*SHORT EXERCISE:*
Quote the rows below word for word, from the line with "gold chain at lower center is lower down." up to and including the line with "No, it is in front of (427, 179).".

* BEGIN DATA SUPPLIED *

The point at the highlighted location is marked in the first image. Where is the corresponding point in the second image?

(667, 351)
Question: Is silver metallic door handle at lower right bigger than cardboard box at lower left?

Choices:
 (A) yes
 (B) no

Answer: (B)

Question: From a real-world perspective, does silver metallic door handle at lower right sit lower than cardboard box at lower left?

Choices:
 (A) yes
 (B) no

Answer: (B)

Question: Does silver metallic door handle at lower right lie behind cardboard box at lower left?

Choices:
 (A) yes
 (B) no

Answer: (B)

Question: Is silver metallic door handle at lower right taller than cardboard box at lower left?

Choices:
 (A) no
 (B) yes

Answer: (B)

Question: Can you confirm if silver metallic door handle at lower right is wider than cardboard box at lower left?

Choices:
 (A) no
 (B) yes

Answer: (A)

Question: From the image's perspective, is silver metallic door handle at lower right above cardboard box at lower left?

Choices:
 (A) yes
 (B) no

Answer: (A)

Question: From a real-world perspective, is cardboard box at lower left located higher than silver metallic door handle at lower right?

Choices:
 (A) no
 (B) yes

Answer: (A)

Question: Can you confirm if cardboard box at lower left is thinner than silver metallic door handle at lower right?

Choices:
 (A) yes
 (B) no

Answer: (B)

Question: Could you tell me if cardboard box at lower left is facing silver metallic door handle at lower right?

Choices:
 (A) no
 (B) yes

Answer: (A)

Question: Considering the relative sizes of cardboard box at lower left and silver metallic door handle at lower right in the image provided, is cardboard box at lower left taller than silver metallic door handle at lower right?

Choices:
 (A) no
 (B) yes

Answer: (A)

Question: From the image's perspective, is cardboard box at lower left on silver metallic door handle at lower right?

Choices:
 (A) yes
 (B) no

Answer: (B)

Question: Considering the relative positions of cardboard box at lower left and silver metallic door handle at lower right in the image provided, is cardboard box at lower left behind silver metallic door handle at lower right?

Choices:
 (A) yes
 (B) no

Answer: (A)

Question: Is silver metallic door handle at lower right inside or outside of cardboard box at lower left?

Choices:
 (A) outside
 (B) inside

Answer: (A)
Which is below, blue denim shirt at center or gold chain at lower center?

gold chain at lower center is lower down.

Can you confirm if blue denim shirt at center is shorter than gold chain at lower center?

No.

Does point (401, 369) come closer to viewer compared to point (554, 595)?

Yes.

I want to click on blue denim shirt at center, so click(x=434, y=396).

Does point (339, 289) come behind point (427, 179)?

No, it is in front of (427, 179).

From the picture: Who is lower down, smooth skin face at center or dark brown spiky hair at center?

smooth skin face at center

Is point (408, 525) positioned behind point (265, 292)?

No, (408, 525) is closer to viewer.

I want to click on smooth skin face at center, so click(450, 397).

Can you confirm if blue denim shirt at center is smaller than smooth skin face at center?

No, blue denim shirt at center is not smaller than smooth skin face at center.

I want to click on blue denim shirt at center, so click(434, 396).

* END DATA SUPPLIED *
* BEGIN DATA SUPPLIED *

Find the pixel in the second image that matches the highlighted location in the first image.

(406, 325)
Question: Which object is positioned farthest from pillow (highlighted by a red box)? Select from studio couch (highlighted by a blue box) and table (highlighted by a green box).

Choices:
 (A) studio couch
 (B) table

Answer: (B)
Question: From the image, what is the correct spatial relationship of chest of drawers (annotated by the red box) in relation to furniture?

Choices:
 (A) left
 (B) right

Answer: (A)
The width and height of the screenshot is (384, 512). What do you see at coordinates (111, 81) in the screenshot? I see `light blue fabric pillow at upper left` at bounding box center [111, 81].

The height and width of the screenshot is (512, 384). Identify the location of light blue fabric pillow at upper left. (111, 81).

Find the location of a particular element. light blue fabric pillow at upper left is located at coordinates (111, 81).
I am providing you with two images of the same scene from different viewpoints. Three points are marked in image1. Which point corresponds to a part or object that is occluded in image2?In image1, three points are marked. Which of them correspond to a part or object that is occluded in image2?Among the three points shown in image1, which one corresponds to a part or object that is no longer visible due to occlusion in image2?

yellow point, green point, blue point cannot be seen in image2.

* END DATA SUPPLIED *
* BEGIN DATA SUPPLIED *

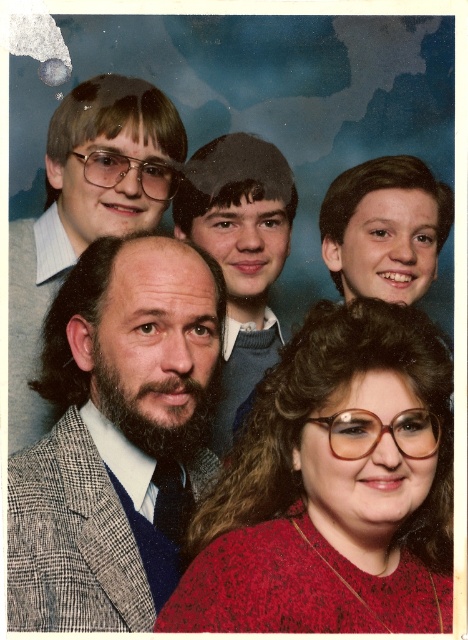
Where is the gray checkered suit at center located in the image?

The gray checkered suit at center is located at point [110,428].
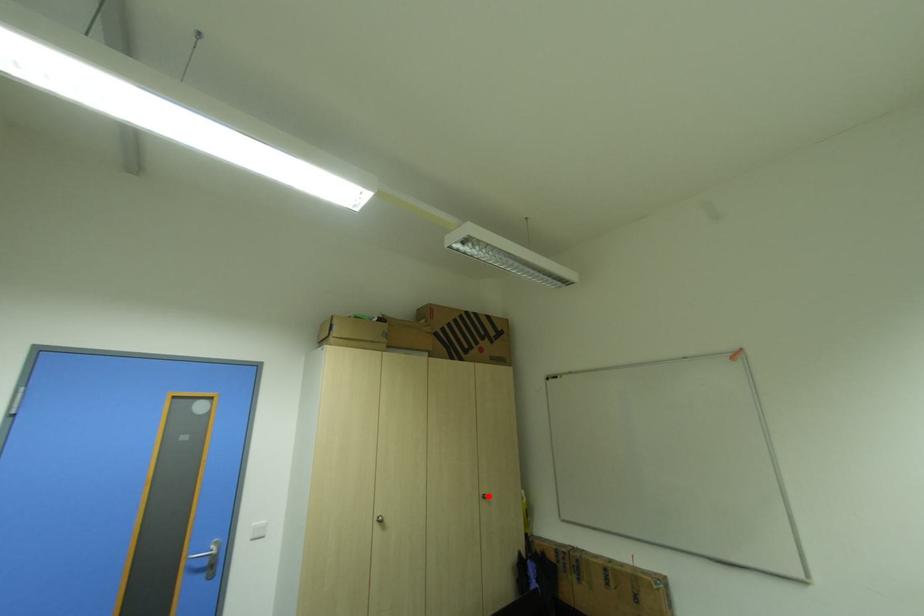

* END DATA SUPPLIED *

*COMPLETED EXERCISE:*
gold chain at lower center is lower down.

Can you confirm if blue denim shirt at center is shorter than gold chain at lower center?

No.

Does point (401, 369) come closer to viewer compared to point (554, 595)?

Yes.

I want to click on blue denim shirt at center, so click(x=434, y=396).

Does point (339, 289) come behind point (427, 179)?

No, it is in front of (427, 179).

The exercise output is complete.